Segment Open
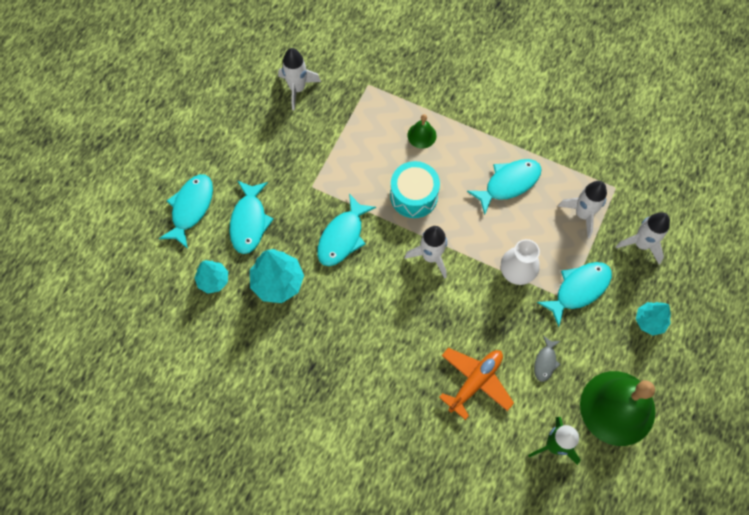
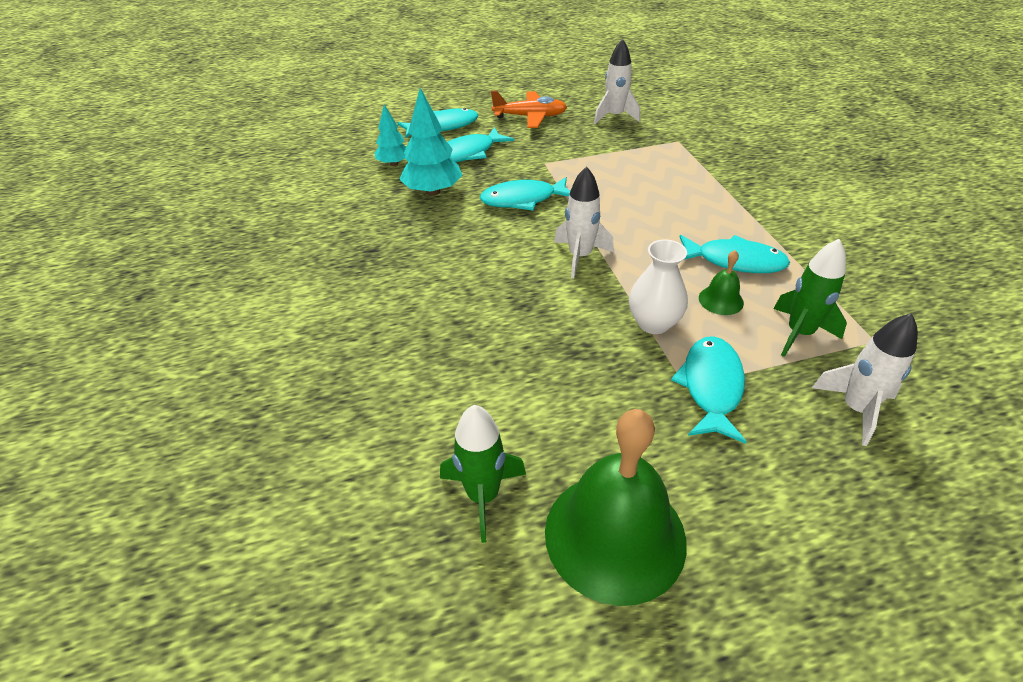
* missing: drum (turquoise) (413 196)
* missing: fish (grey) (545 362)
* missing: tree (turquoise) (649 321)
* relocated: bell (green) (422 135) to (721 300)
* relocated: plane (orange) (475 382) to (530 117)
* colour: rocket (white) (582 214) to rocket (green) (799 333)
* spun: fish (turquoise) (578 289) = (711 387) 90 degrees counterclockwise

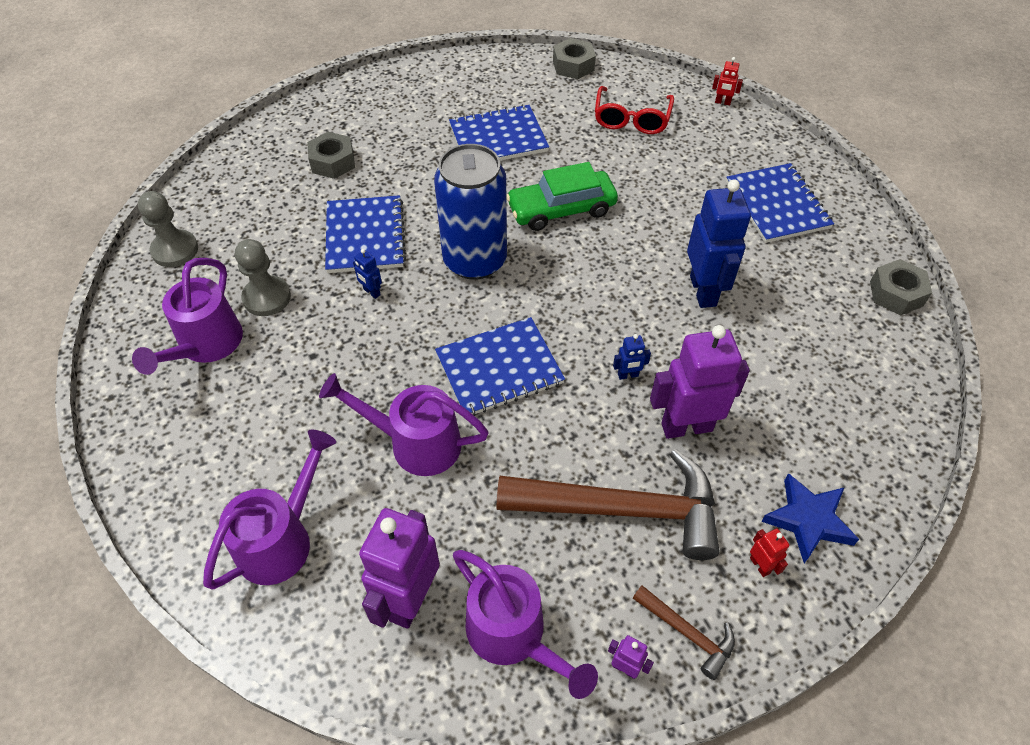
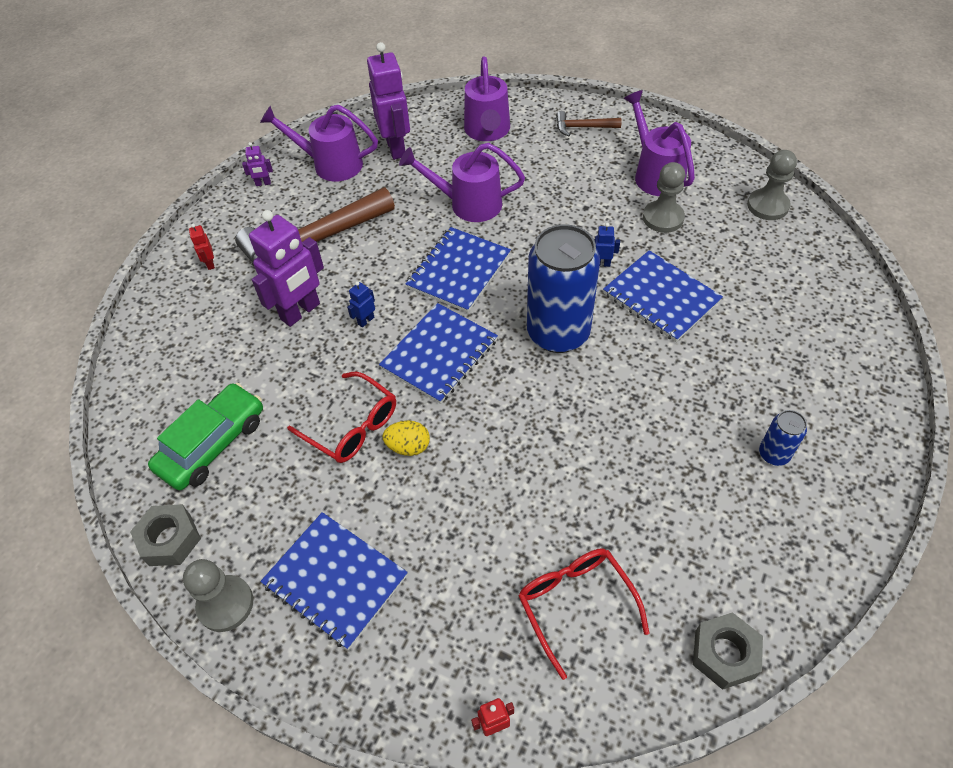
* missing: nut (grey) (332 162)
* missing: star (blue) (808 520)
* appeared: pawn (grey) (225 604)
* appeared: egg (yellow) (408 446)
* appeared: can (blue) (774 454)
* relocated: notebook (blue) (498 138) to (439 354)
* relocated: car (green) (561 209) to (213 444)
* relocated: hammer (brown) (687 633) to (583 127)
* exchanged: robot (blue) (703 291) to glasses (red) (352 426)
* spun: watering can (purple) (414 443) = (467 204) 150 degrees counterclockwise
* spun: robot (red) (760 565) = (210 264) 45 degrees clockwise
Segment Closed
What the task asks
Output the data above exactly; pictures do not belong in the copy.

Response to this exercise
* missing: drum (turquoise) (413 196)
* missing: fish (grey) (545 362)
* missing: tree (turquoise) (649 321)
* relocated: bell (green) (422 135) to (721 300)
* relocated: plane (orange) (475 382) to (530 117)
* colour: rocket (white) (582 214) to rocket (green) (799 333)
* spun: fish (turquoise) (578 289) = (711 387) 90 degrees counterclockwise

* missing: nut (grey) (332 162)
* missing: star (blue) (808 520)
* appeared: pawn (grey) (225 604)
* appeared: egg (yellow) (408 446)
* appeared: can (blue) (774 454)
* relocated: notebook (blue) (498 138) to (439 354)
* relocated: car (green) (561 209) to (213 444)
* relocated: hammer (brown) (687 633) to (583 127)
* exchanged: robot (blue) (703 291) to glasses (red) (352 426)
* spun: watering can (purple) (414 443) = (467 204) 150 degrees counterclockwise
* spun: robot (red) (760 565) = (210 264) 45 degrees clockwise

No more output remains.